#### [Try it]
What is needed is a word-for-word transcript of the listing, free of pictures.

#### [Source records]
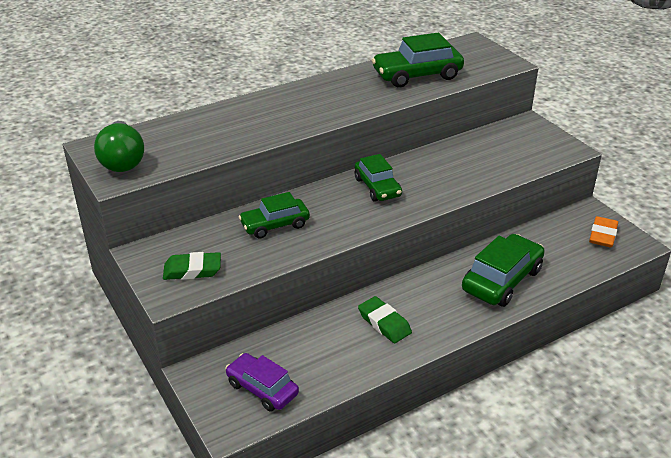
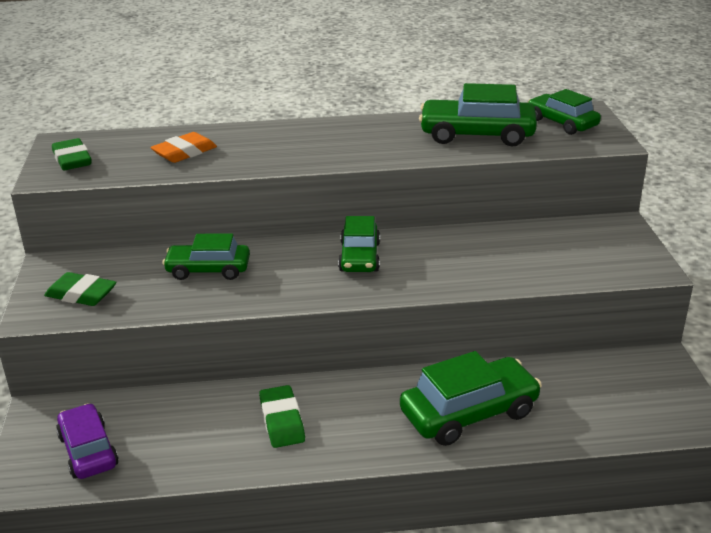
camera: 25 degrees right, 5 degrees down
(122, 160) = (72, 159): green light bulb -> green eraser
(465, 54) = (562, 123): none -> green car
(602, 235) = (655, 395): orange eraser -> orange eraser (184, 152)

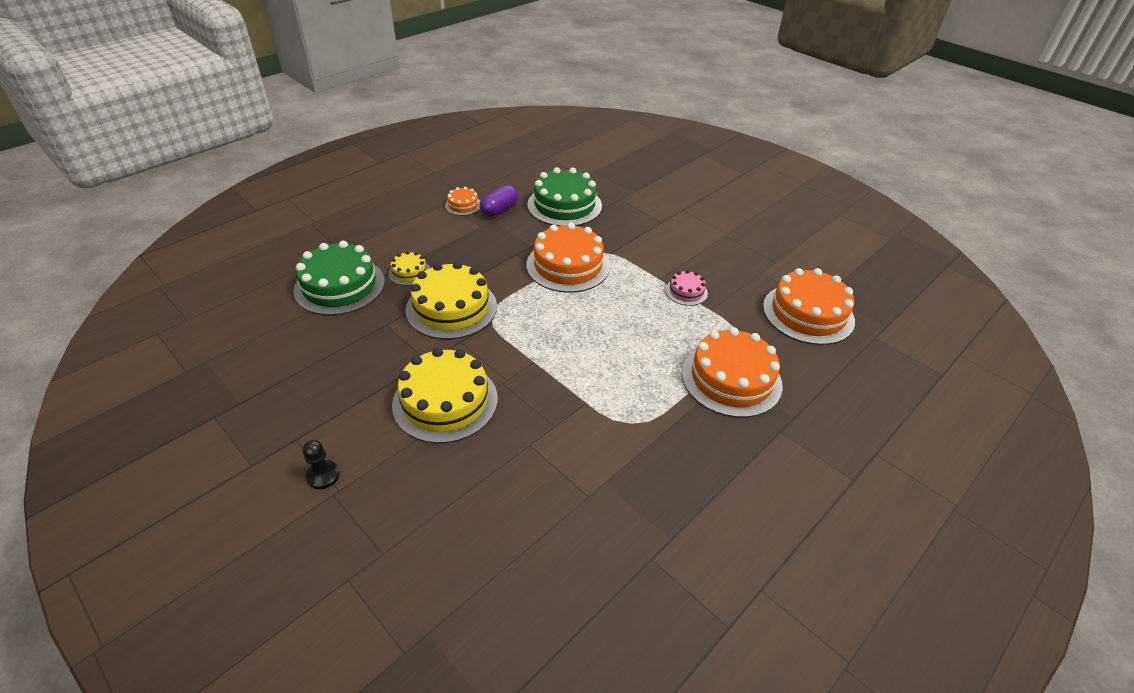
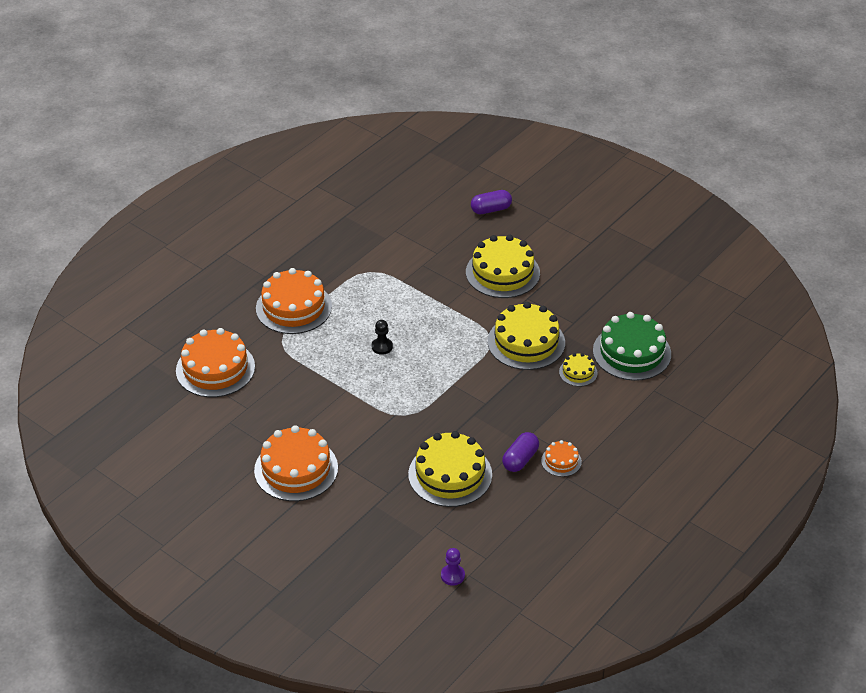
camera: 175 degrees right, 0 degrees up
(323, 475) = (560, 226): black pawn -> black pawn (382, 347)
(420, 524) = (491, 209): none -> purple capsule
(564, 205) = (450, 474): green cake -> yellow cake
(568, 265) = (434, 395): orange cake -> orange cake (296, 469)
(575, 151) = (452, 575): none -> purple pawn
(686, 291) = (322, 379): pink cake -> none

#### [Finished exercise]
camera: 25 degrees right, 5 degrees down
(122, 160) = (72, 159): green light bulb -> green eraser
(465, 54) = (562, 123): none -> green car
(602, 235) = (655, 395): orange eraser -> orange eraser (184, 152)

camera: 175 degrees right, 0 degrees up
(323, 475) = (560, 226): black pawn -> black pawn (382, 347)
(420, 524) = (491, 209): none -> purple capsule
(564, 205) = (450, 474): green cake -> yellow cake
(568, 265) = (434, 395): orange cake -> orange cake (296, 469)
(575, 151) = (452, 575): none -> purple pawn
(686, 291) = (322, 379): pink cake -> none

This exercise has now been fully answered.